RECORDED DATA below:

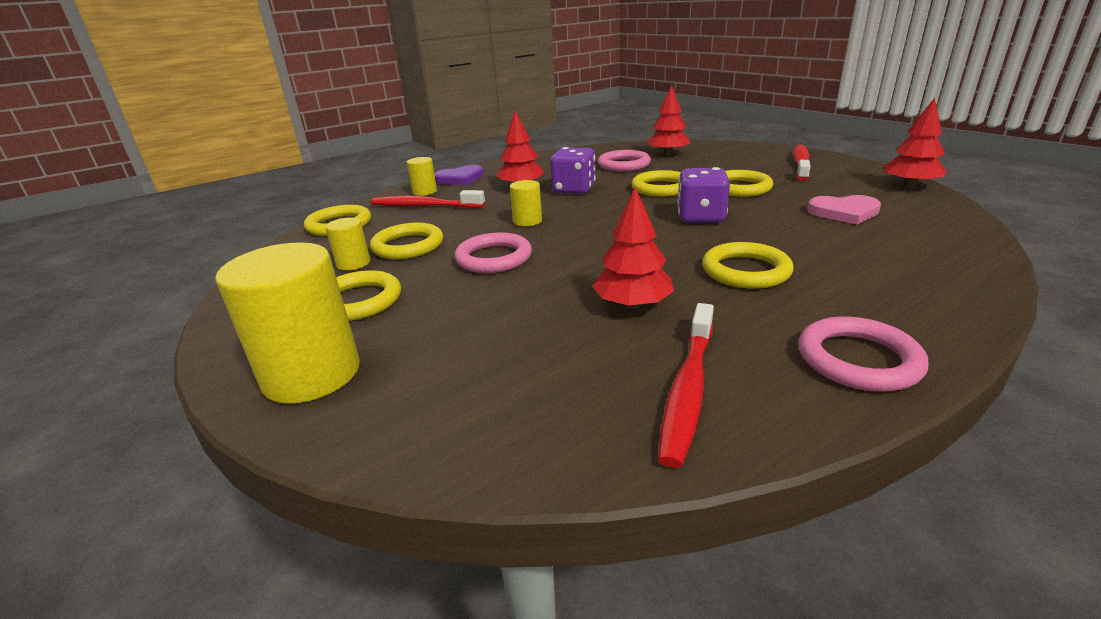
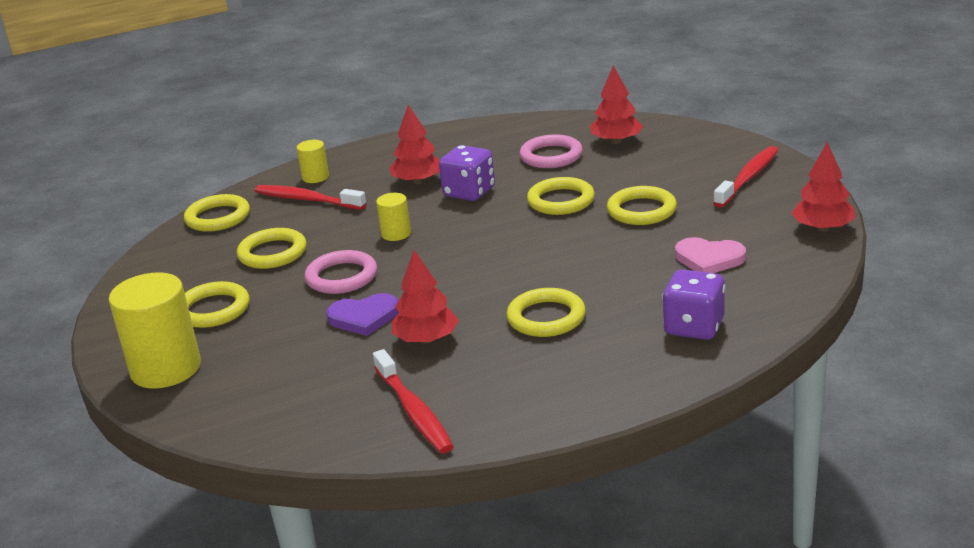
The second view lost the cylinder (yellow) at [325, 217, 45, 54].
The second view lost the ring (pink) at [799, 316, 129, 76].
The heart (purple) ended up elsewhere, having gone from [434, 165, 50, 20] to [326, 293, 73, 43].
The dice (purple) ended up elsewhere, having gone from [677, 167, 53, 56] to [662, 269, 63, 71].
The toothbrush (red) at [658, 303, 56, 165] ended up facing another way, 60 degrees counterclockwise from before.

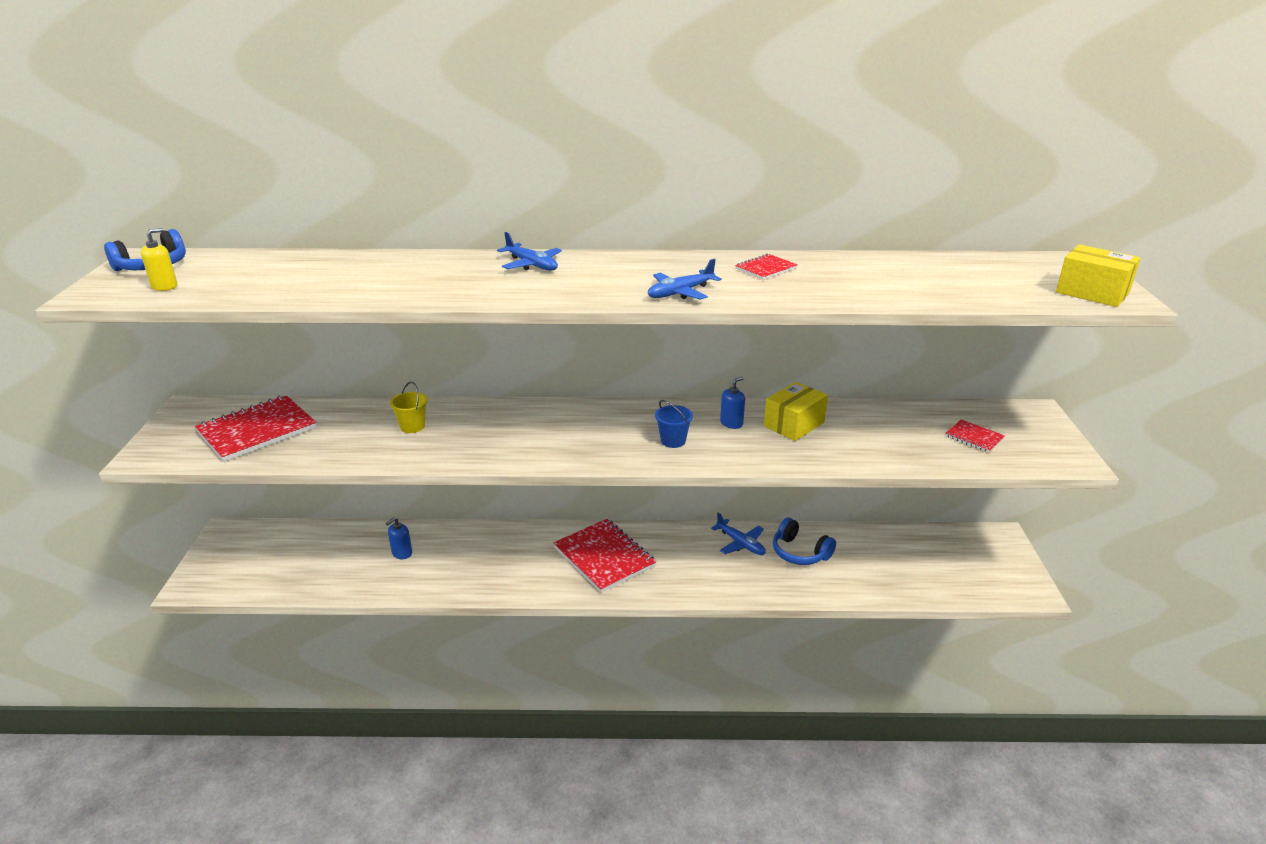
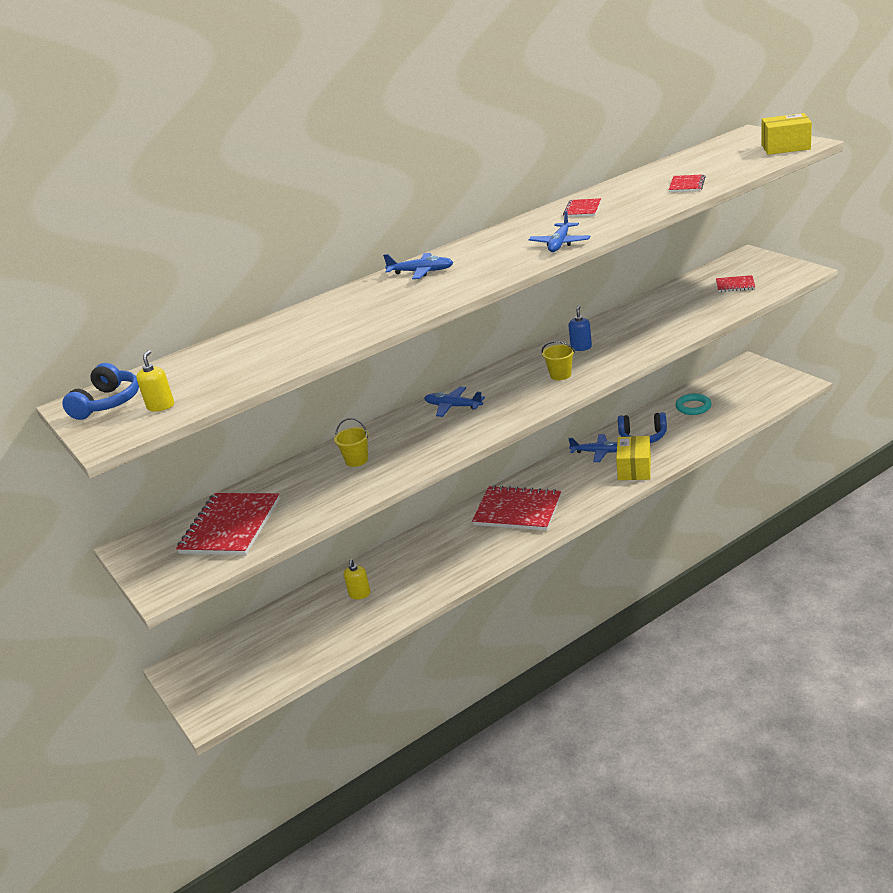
The second view gained the plane (blue) at [424, 387, 61, 30].
The second view gained the notebook (red) at [669, 174, 37, 18].
The second view gained the ring (turquoise) at [675, 394, 37, 21].
The box (yellow) ended up elsewhere, having gone from [764, 382, 64, 59] to [616, 436, 35, 44].
What was the soap dispenser (blue) at [386, 517, 26, 42] turned into the soap dispenser (yellow) at [344, 560, 27, 39].
What was the bucket (blue) at [655, 400, 38, 48] turned into the bucket (yellow) at [542, 341, 33, 39].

End of RECORDED DATA.

### WORK REQUEST
Each line above that contains the string "purple" should be copied.

### RESPONSE TO THE EXERCISE
The heart (purple) ended up elsewhere, having gone from [434, 165, 50, 20] to [326, 293, 73, 43].
The dice (purple) ended up elsewhere, having gone from [677, 167, 53, 56] to [662, 269, 63, 71].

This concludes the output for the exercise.